- **What to produce**
All of the data below must be reproduced word for word, but without its images.
___ Data supplied ___
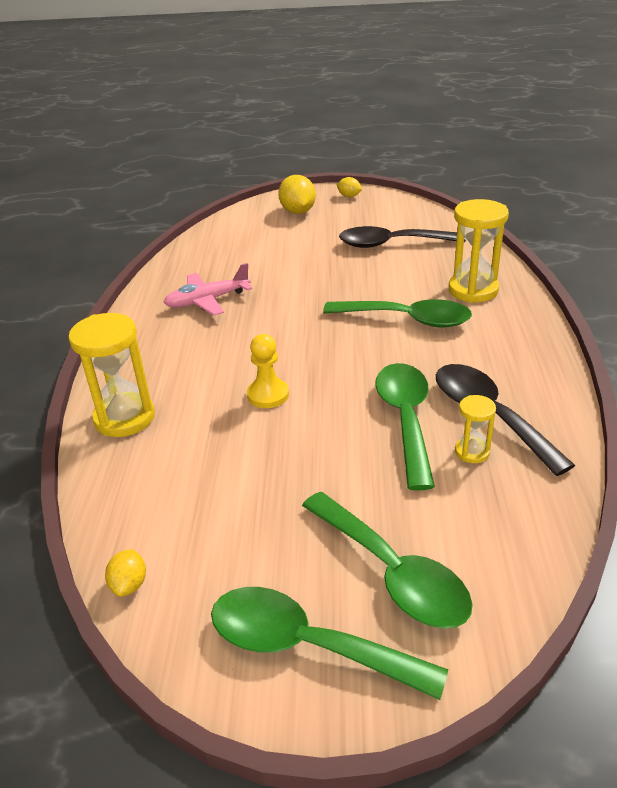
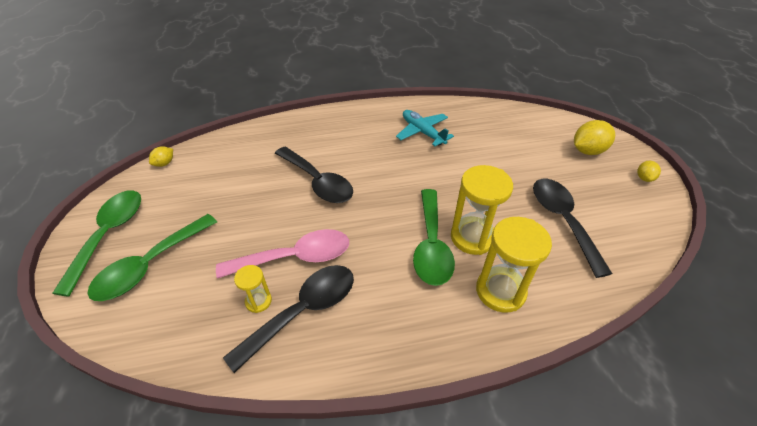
camera: 75 degrees right, 10 degrees up
(124, 418) = (290, 130): yellow hourglass -> yellow hourglass (472, 237)
(129, 584) = (164, 163): yellow lemon -> yellow lemon turned 45 degrees counterclockwise
(207, 301) = (422, 132): pink plane -> turquoise plane
(268, 395) = (317, 182): yellow pawn -> black spoon
(406, 419) = (295, 257): green spoon -> pink spoon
___
- **Answer below**
camera: 75 degrees right, 10 degrees up
(124, 418) = (290, 130): yellow hourglass -> yellow hourglass (472, 237)
(129, 584) = (164, 163): yellow lemon -> yellow lemon turned 45 degrees counterclockwise
(207, 301) = (422, 132): pink plane -> turquoise plane
(268, 395) = (317, 182): yellow pawn -> black spoon
(406, 419) = (295, 257): green spoon -> pink spoon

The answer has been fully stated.